→ **Goal of the exercise**: Only the pictures should be dropped; copy the rest of the entries exactly.

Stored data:
★ ★ ★ ★

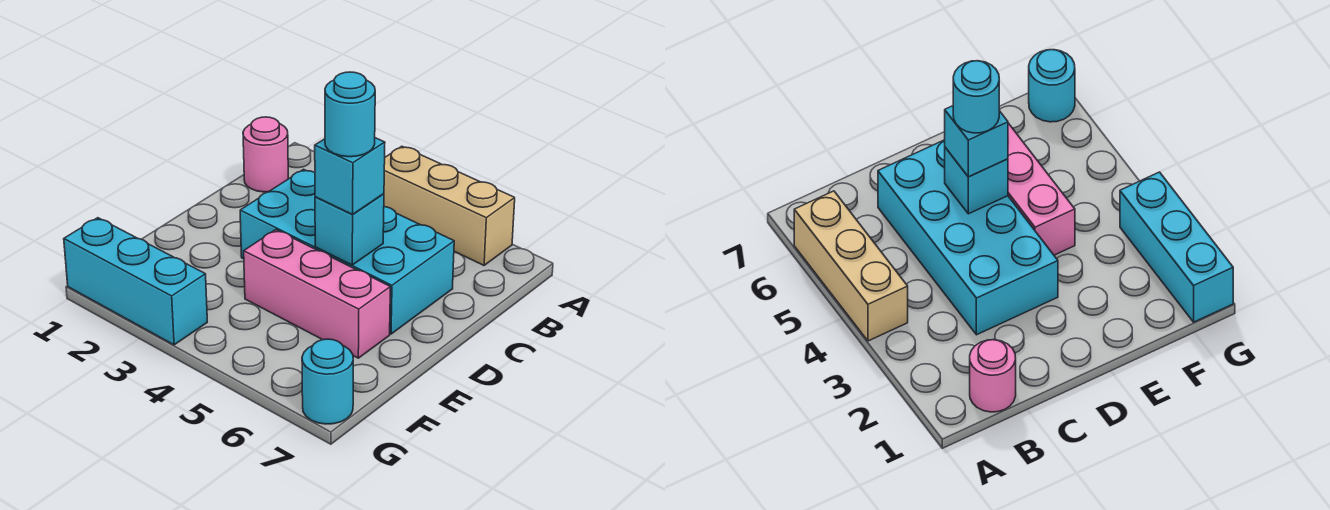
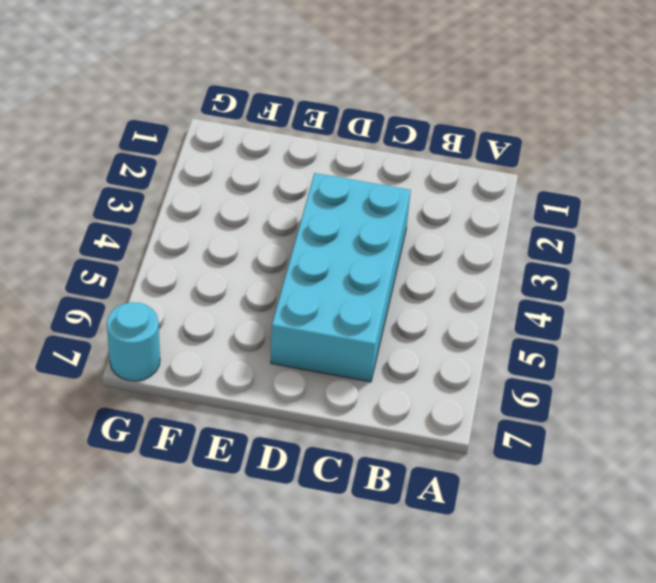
none -> tan 1x3 brick [384,146,515,265]
none -> pink 1x1 round brick [243,117,288,192]

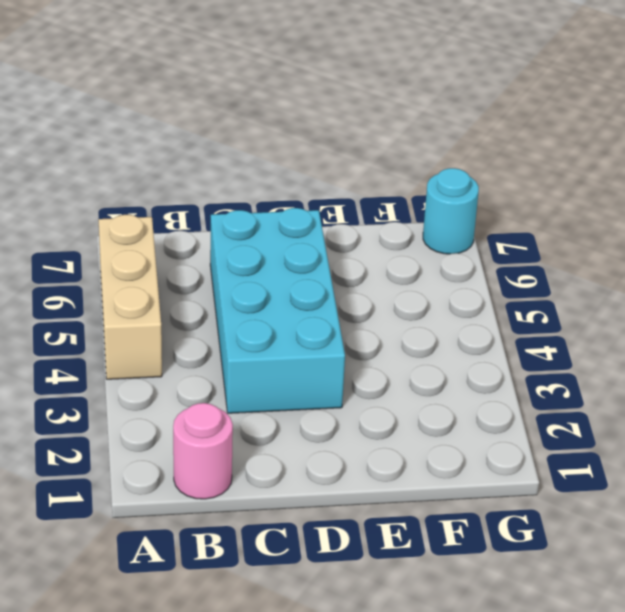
none -> pink 1x3 brick [244,230,390,358]
none -> cyan 1x3 brick [64,218,207,345]

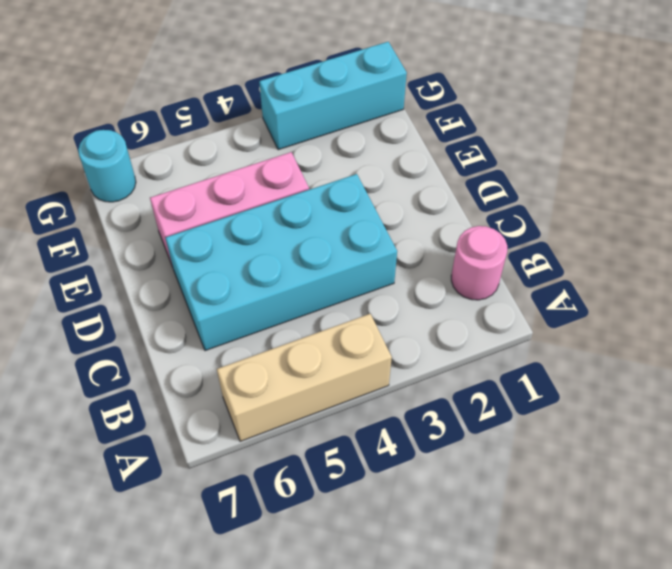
none -> cyan 1x1 brick [315,194,384,265]
none -> cyan 1x1 brick [315,138,385,214]

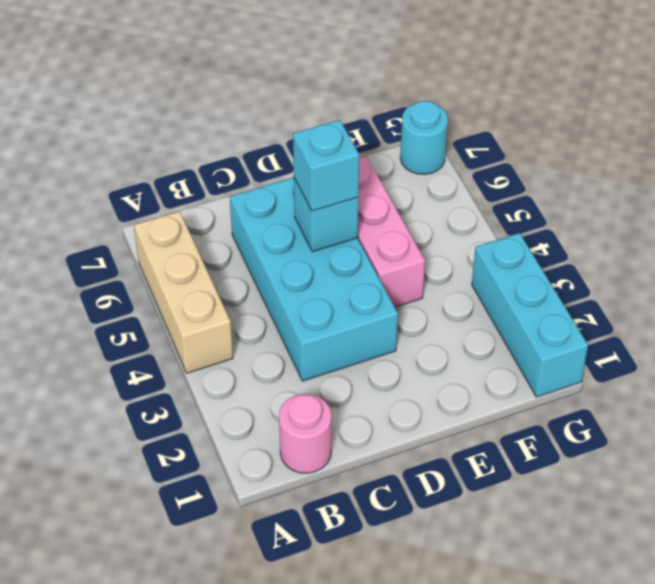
none -> cyan 1x1 round brick [325,72,375,157]

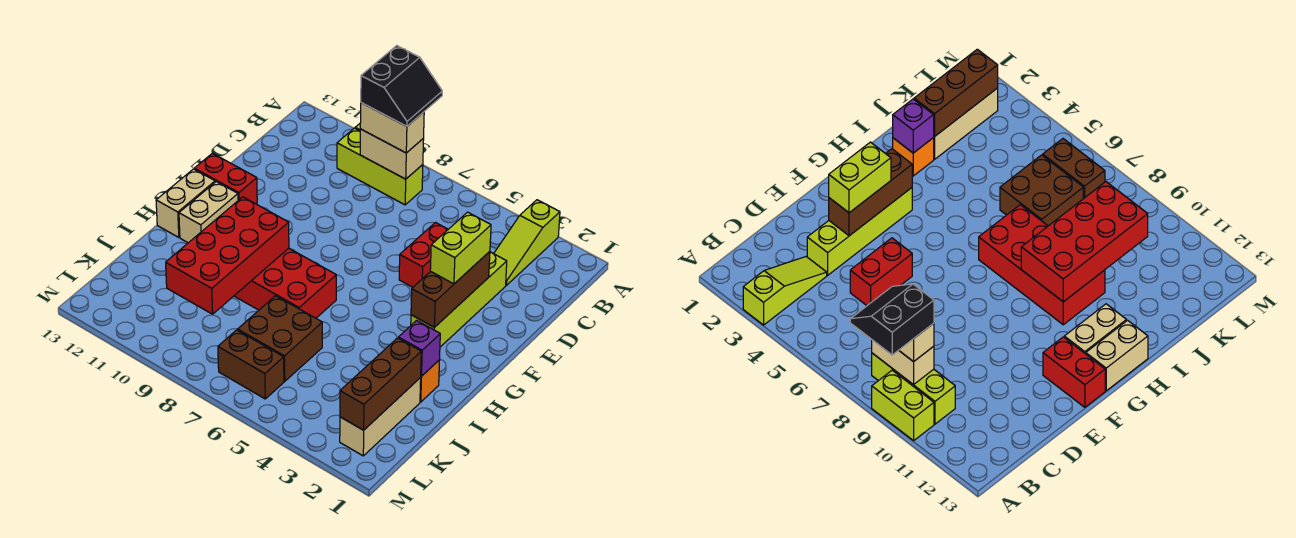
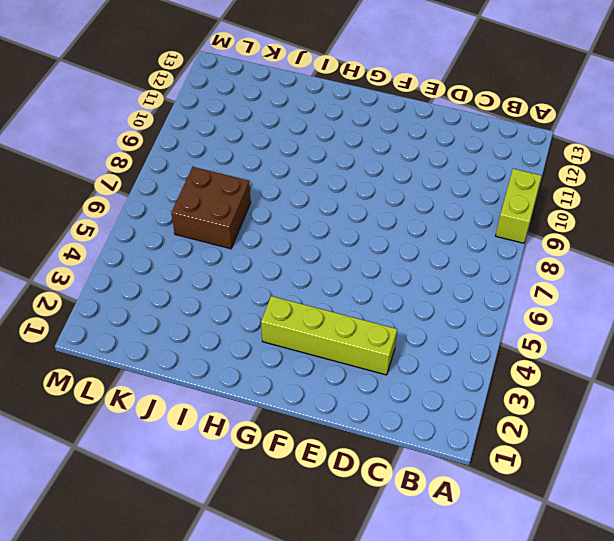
none -> lime 1x3 slope [494,200,560,285]
none -> lime 1x3 brick [337,128,423,205]
none -> red 1x2 brick [399,223,448,287]

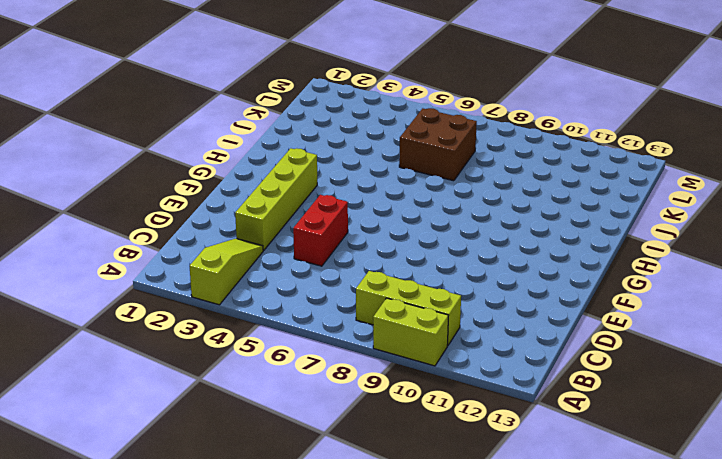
none -> red 1x2 brick [194,153,257,204]
none -> tan 1x2 brick [179,182,238,243]
none -> tan 1x2 brick [156,169,215,237]

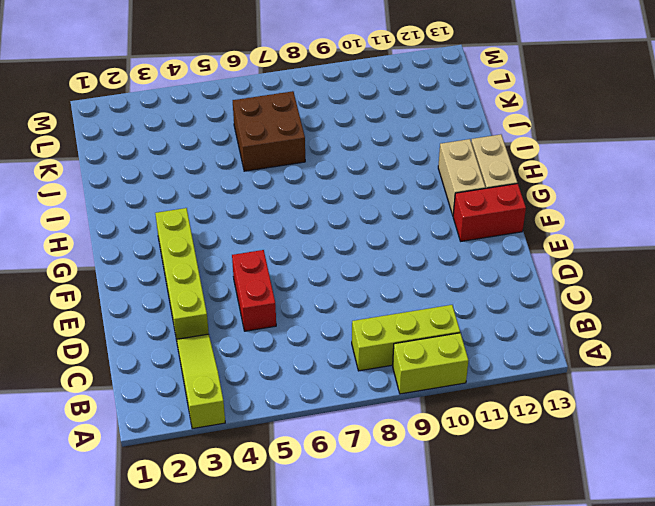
none -> red 2x4 brick [234,248,336,318]
none -> orange 1x1 brick [420,360,440,402]
none -> tan 1x3 brick [340,378,421,456]

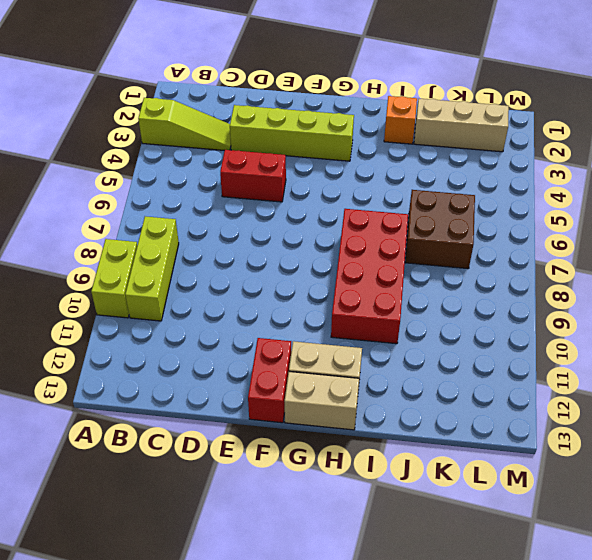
none -> brown 1x2 brick [218,330,284,399]
none -> tan 1x2 brick [360,129,424,179]
none -> brown 1x3 brick [411,251,490,327]

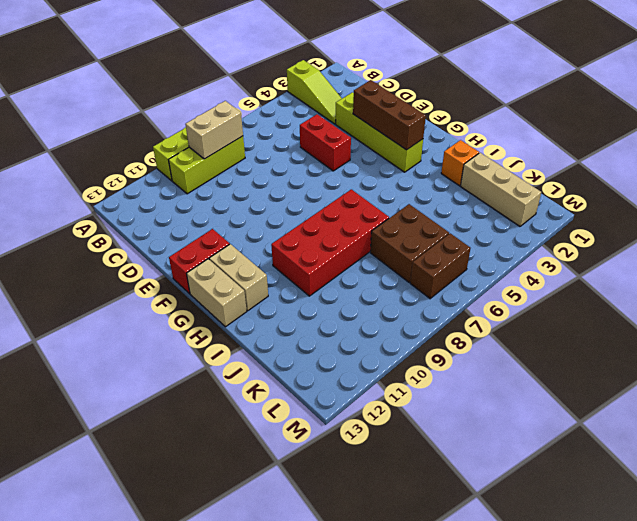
none -> red 2x4 brick [166,197,289,314]
none -> purple 1x1 brick [398,320,440,376]
none -> brown 1x3 brick [340,338,421,430]

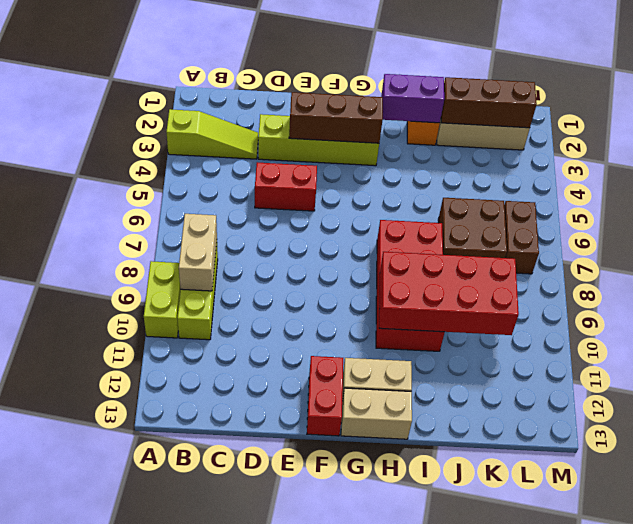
purple 1x2 brick [381,74,444,123] -> purple 1x1 brick [398,320,440,376]
none -> tan 1x2 brick [360,103,424,153]
none -> lime 1x2 brick [430,212,491,284]
none -> black 2x2 slope [361,46,442,126]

★ ★ ★ ★

→ **Answer below**:
none -> tan 1x3 brick [384,146,515,265]
none -> pink 1x1 round brick [243,117,288,192]

none -> pink 1x3 brick [244,230,390,358]
none -> cyan 1x3 brick [64,218,207,345]

none -> cyan 1x1 brick [315,194,384,265]
none -> cyan 1x1 brick [315,138,385,214]

none -> cyan 1x1 round brick [325,72,375,157]

none -> lime 1x3 slope [494,200,560,285]
none -> lime 1x3 brick [337,128,423,205]
none -> red 1x2 brick [399,223,448,287]

none -> red 1x2 brick [194,153,257,204]
none -> tan 1x2 brick [179,182,238,243]
none -> tan 1x2 brick [156,169,215,237]

none -> red 2x4 brick [234,248,336,318]
none -> orange 1x1 brick [420,360,440,402]
none -> tan 1x3 brick [340,378,421,456]

none -> brown 1x2 brick [218,330,284,399]
none -> tan 1x2 brick [360,129,424,179]
none -> brown 1x3 brick [411,251,490,327]

none -> red 2x4 brick [166,197,289,314]
none -> purple 1x1 brick [398,320,440,376]
none -> brown 1x3 brick [340,338,421,430]

purple 1x2 brick [381,74,444,123] -> purple 1x1 brick [398,320,440,376]
none -> tan 1x2 brick [360,103,424,153]
none -> lime 1x2 brick [430,212,491,284]
none -> black 2x2 slope [361,46,442,126]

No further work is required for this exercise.